Exercise goal – Pull out each line of the records holding the string "blue".
*** Data shown ***
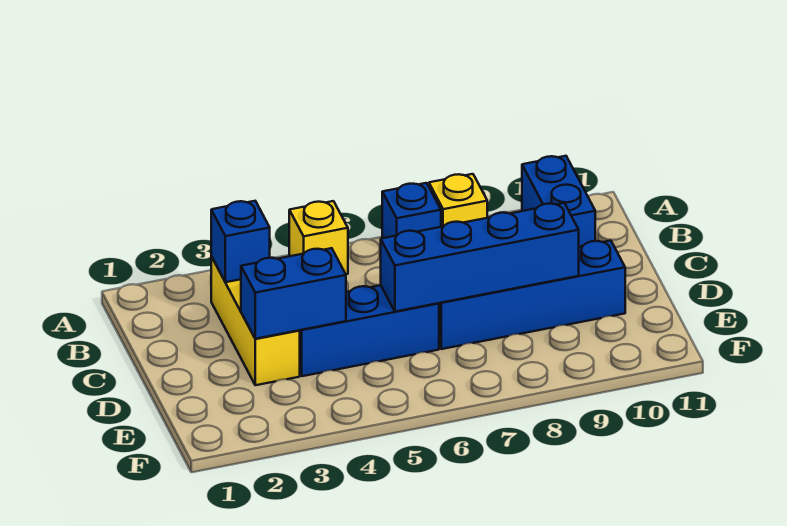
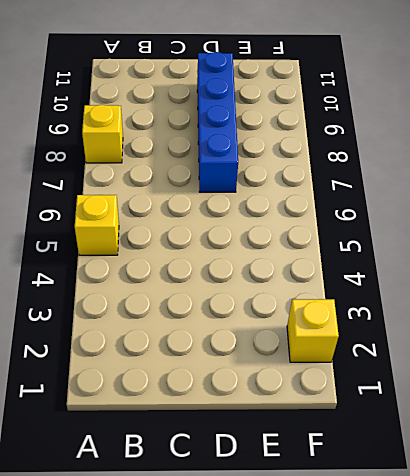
yellow brick F2 level 1 -> none
none -> blue brick A7 level 1
none -> blue brick A10:B10 level 1

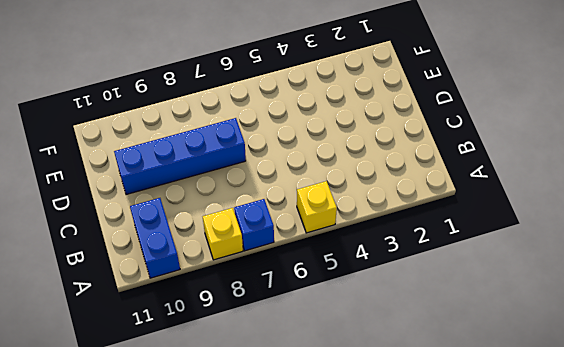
none -> yellow brick B3:D3 level 1
none -> blue brick D4:D6 level 1

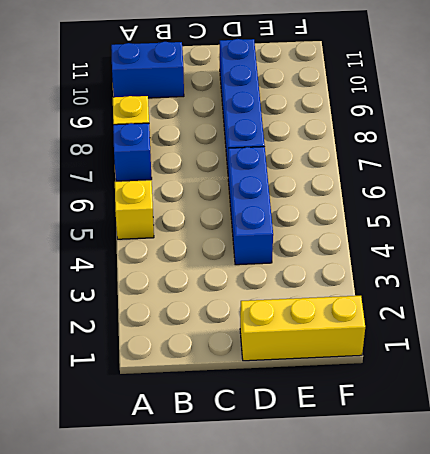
yellow brick D1:F1 level 1 -> yellow brick B3:D3 level 1
none -> blue brick B3 level 2
none -> blue brick D3:D4 level 2

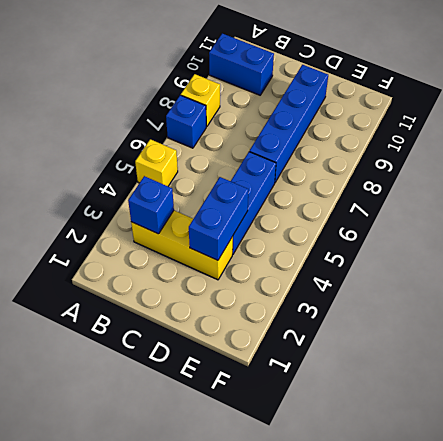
none -> blue brick D6:D9 level 2

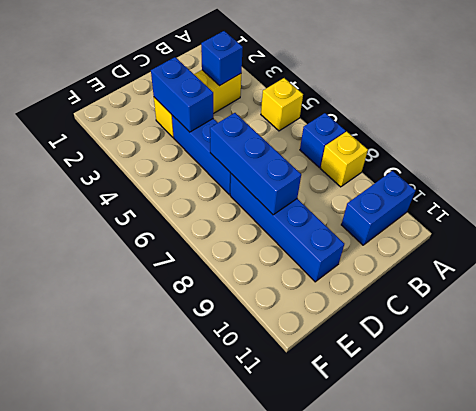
blue brick D6:D8 level 2 -> blue brick D6:D9 level 2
*** End of Data shown ***
Output below –
none -> blue brick A7 level 1
none -> blue brick A10:B10 level 1
none -> blue brick D4:D6 level 1
none -> blue brick B3 level 2
none -> blue brick D3:D4 level 2
none -> blue brick D6:D9 level 2
blue brick D6:D8 level 2 -> blue brick D6:D9 level 2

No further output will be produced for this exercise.